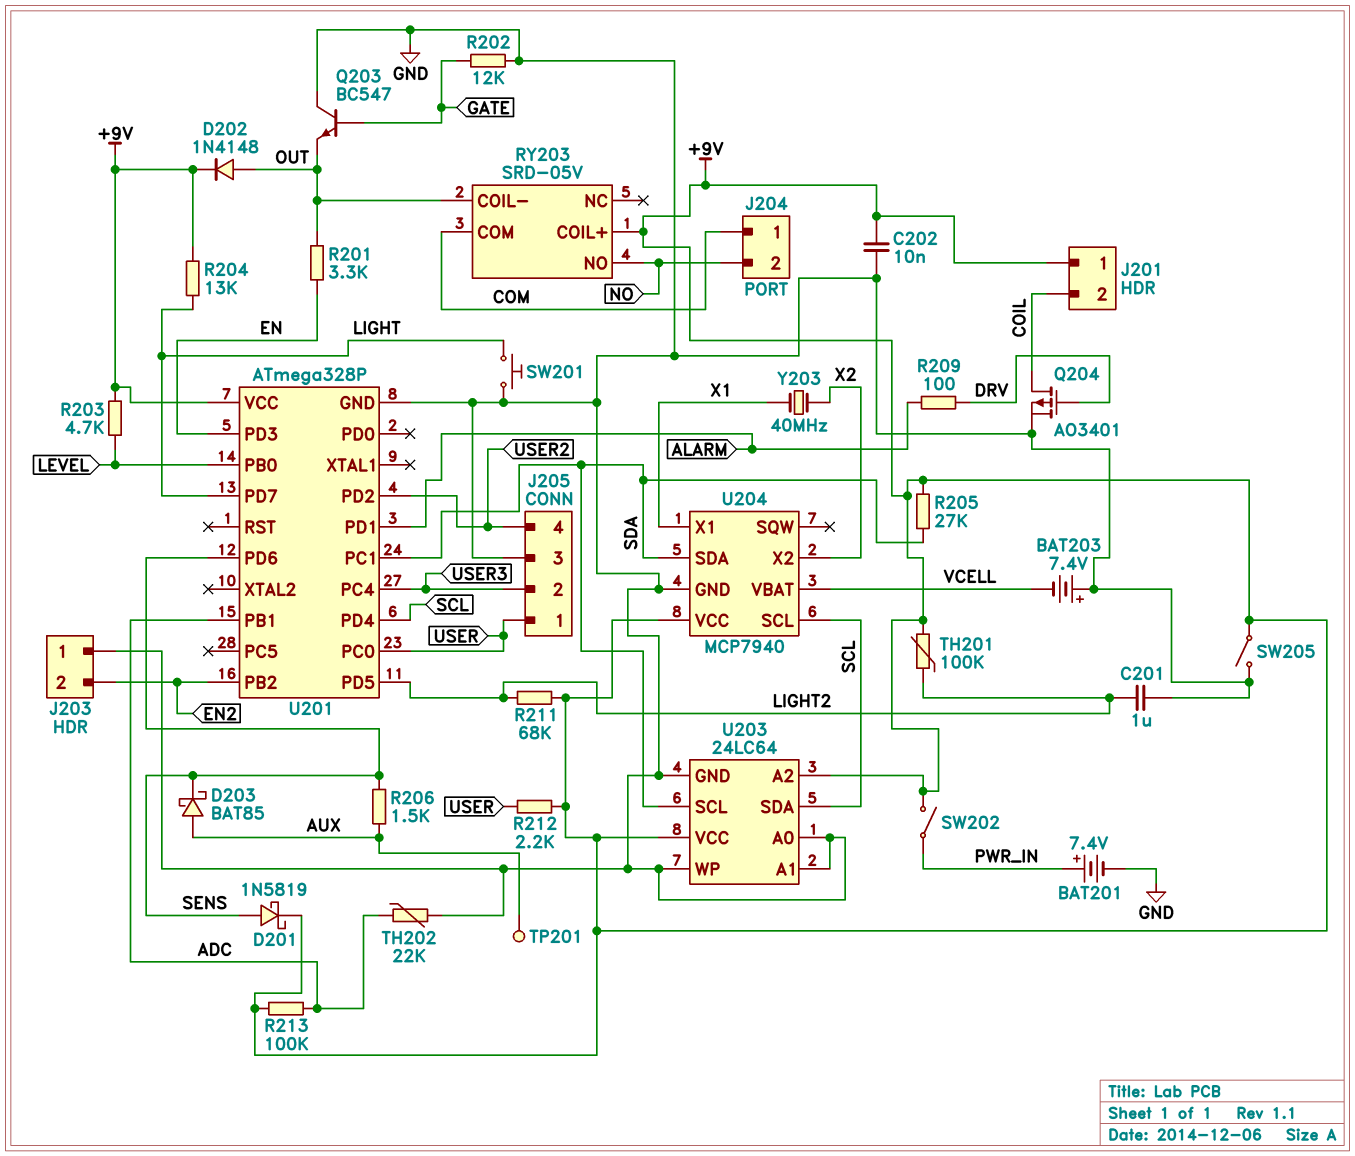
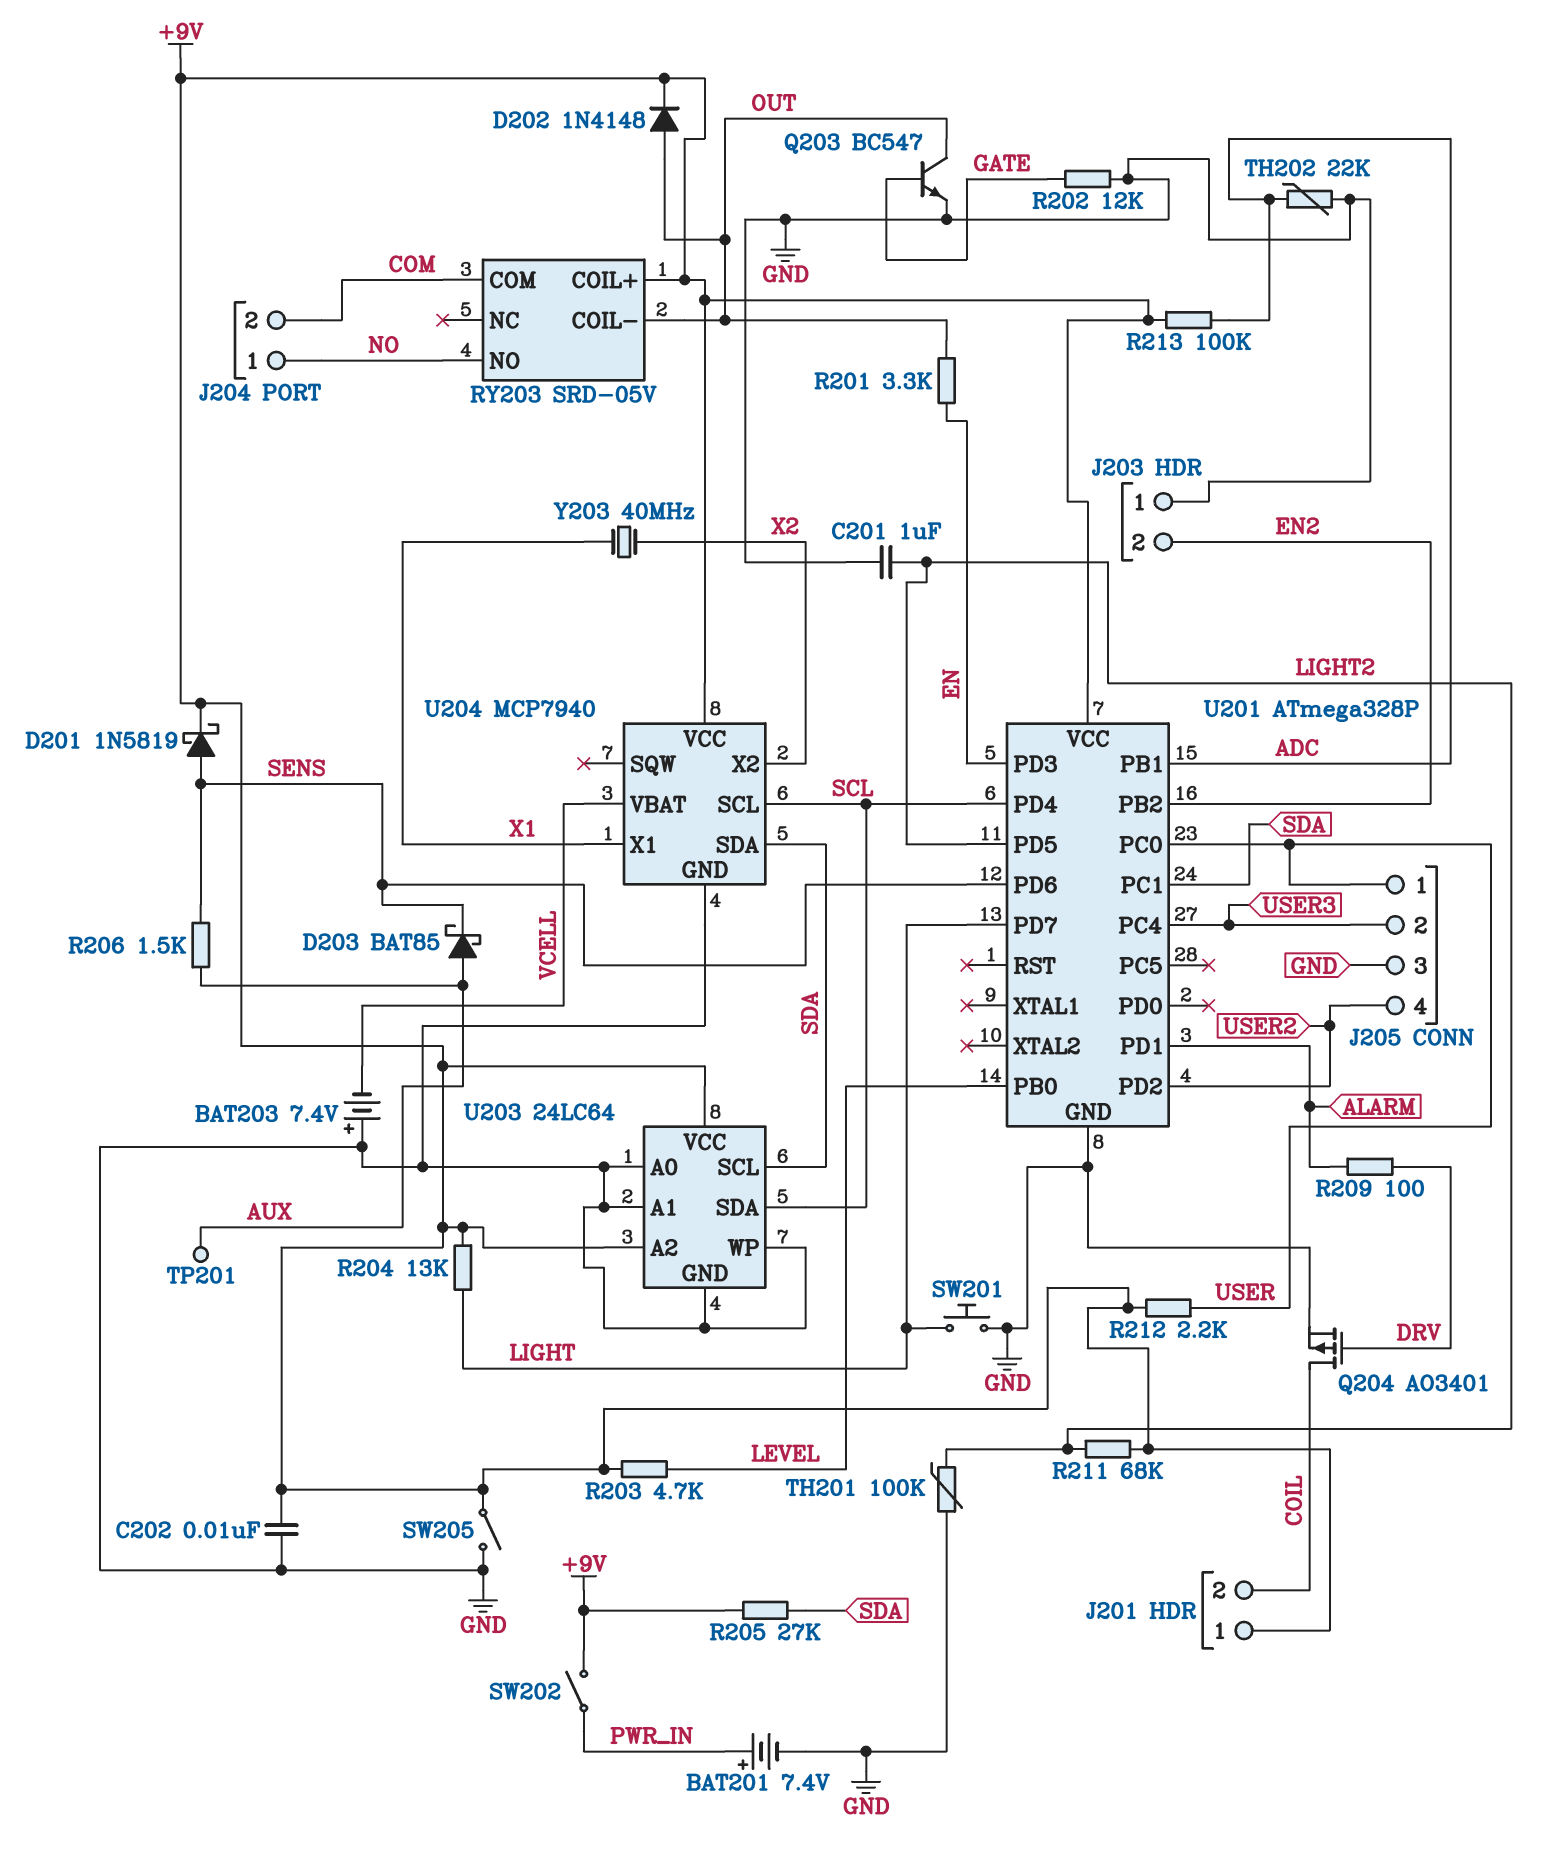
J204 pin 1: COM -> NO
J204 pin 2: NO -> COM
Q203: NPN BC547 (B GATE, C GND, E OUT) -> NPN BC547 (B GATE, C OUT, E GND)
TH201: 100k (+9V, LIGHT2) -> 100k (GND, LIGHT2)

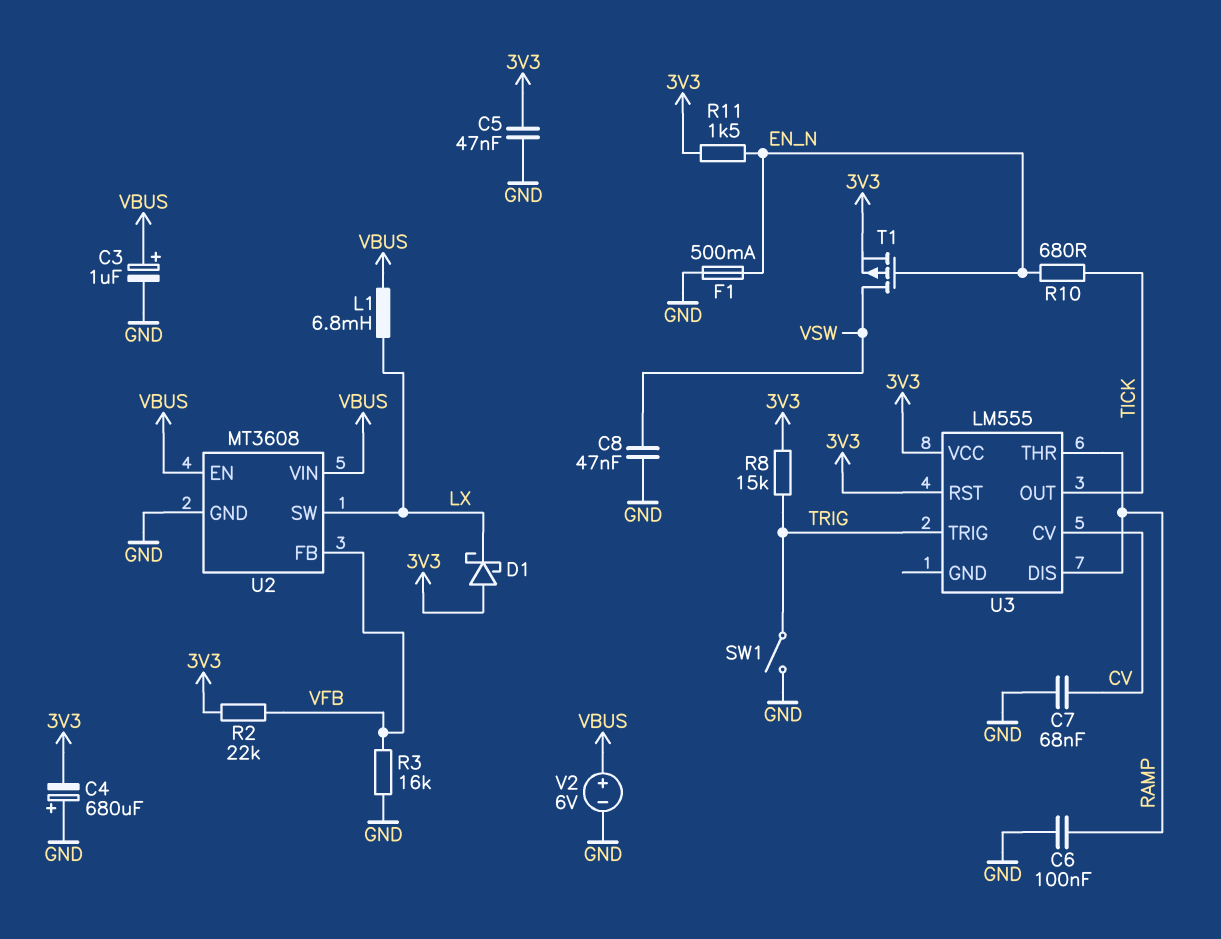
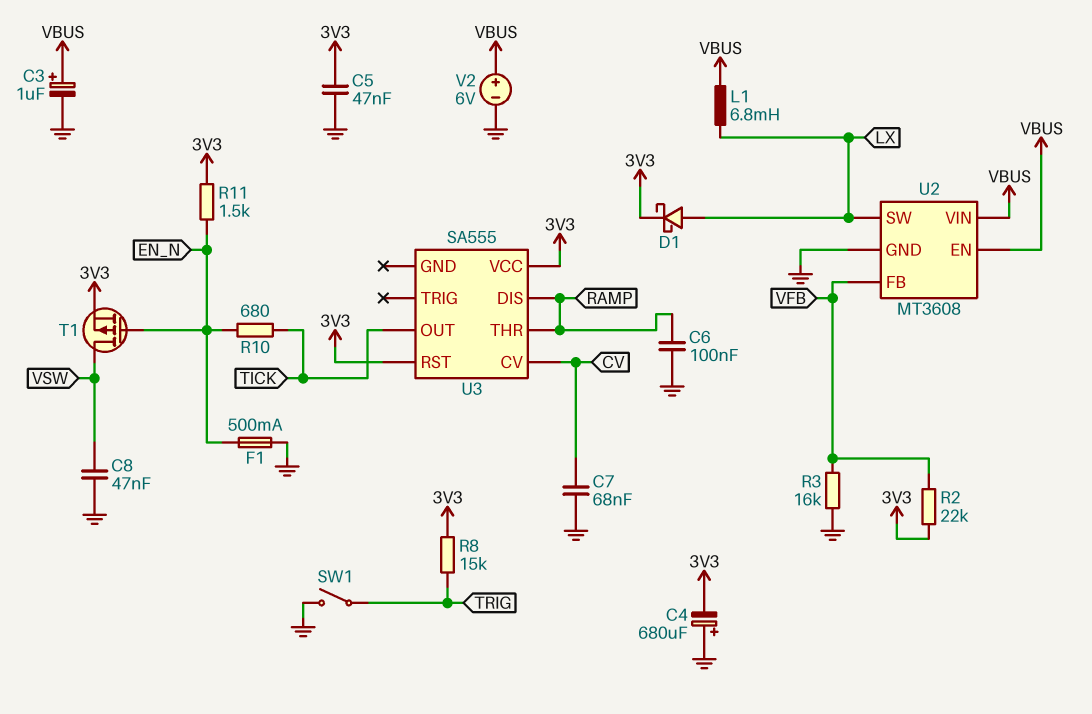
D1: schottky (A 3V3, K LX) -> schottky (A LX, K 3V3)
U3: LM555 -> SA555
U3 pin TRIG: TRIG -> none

▸ **Work order**:
Quote in full the listing given above; the images are to be left out.

▸ **Response area**:
J204 pin 1: COM -> NO
J204 pin 2: NO -> COM
Q203: NPN BC547 (B GATE, C GND, E OUT) -> NPN BC547 (B GATE, C OUT, E GND)
TH201: 100k (+9V, LIGHT2) -> 100k (GND, LIGHT2)

D1: schottky (A 3V3, K LX) -> schottky (A LX, K 3V3)
U3: LM555 -> SA555
U3 pin TRIG: TRIG -> none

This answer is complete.